* TASK BRIEF: Begin at the line that holds "Someone scaled the" and retype every line through the end of the material, both included. Leave out the pictures.

***** GIVEN INFORMATION *****

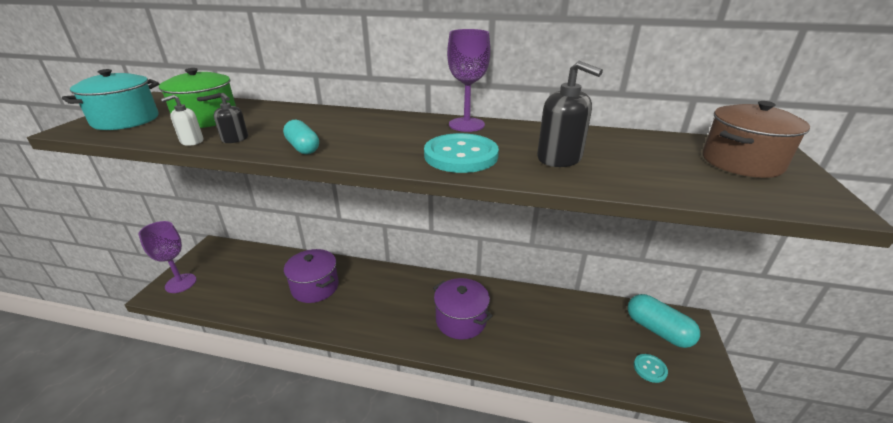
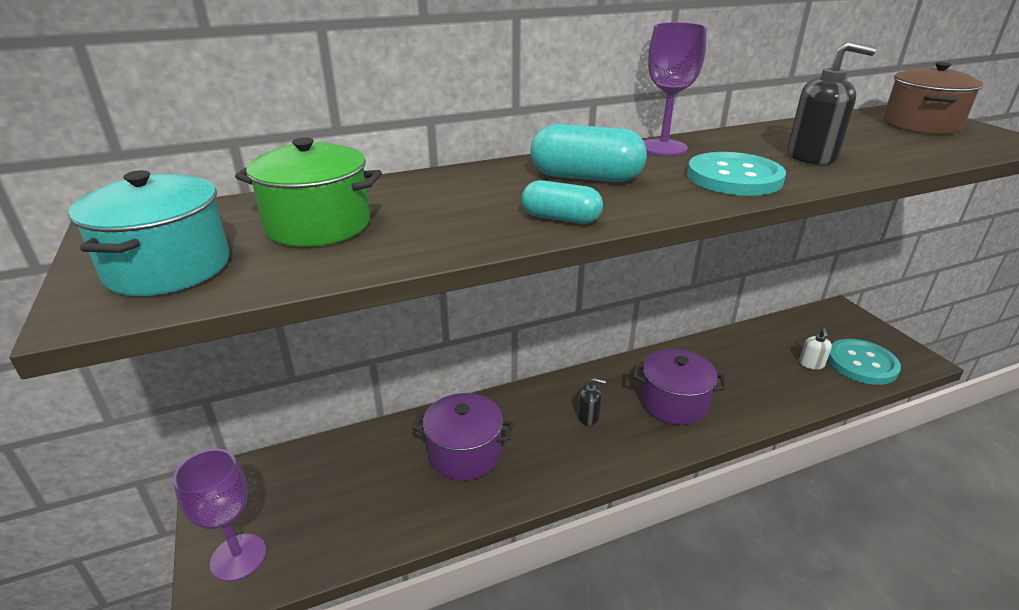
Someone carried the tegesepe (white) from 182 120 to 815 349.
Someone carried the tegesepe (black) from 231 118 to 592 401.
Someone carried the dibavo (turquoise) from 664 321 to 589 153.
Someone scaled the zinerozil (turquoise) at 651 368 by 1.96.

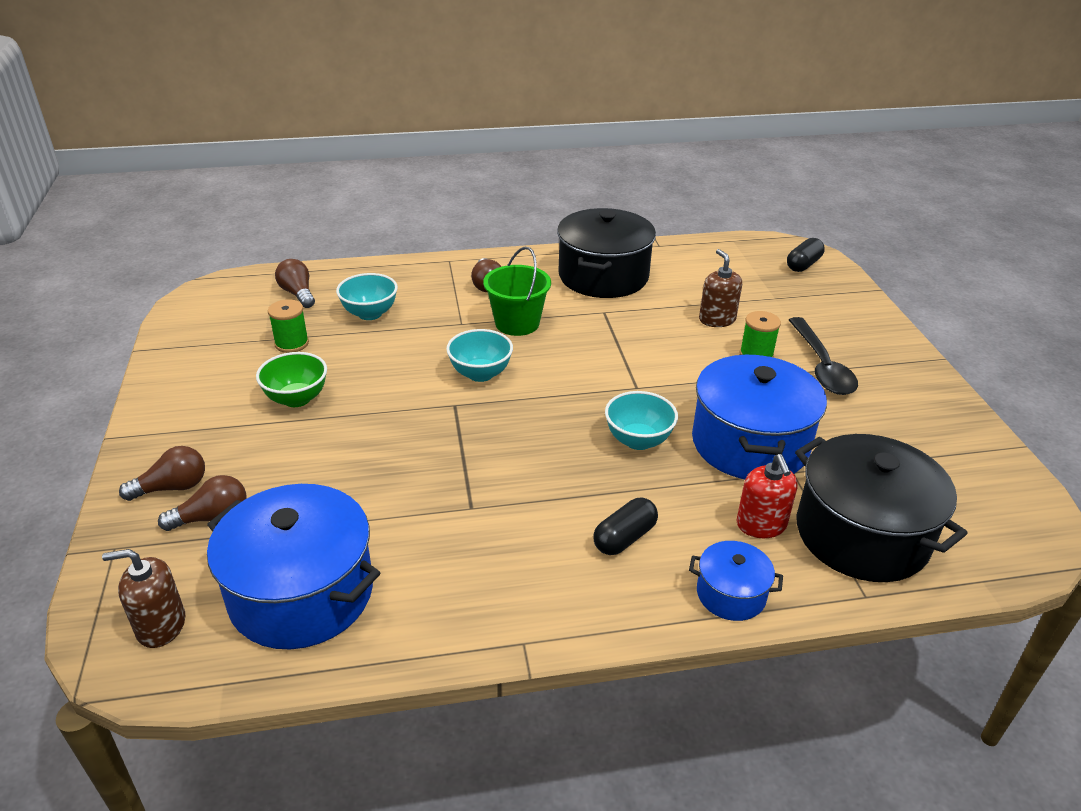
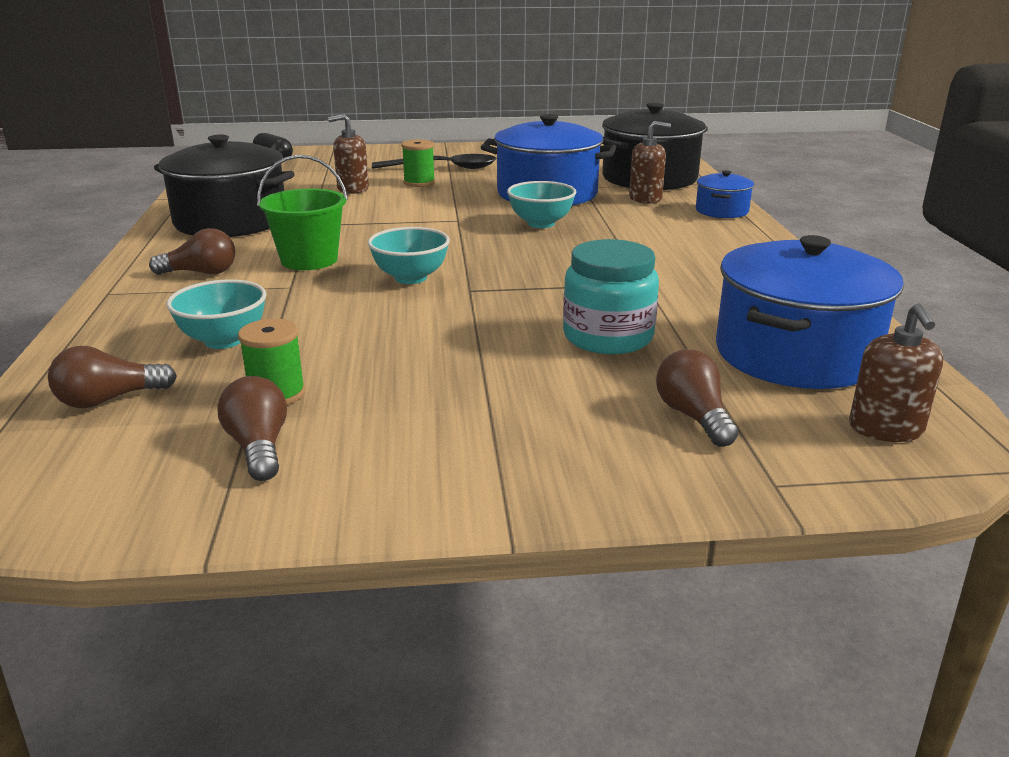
Someone carried the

*****

* TASK OUTPUT:
Someone scaled the zinerozil (turquoise) at 651 368 by 1.96.

Someone carried the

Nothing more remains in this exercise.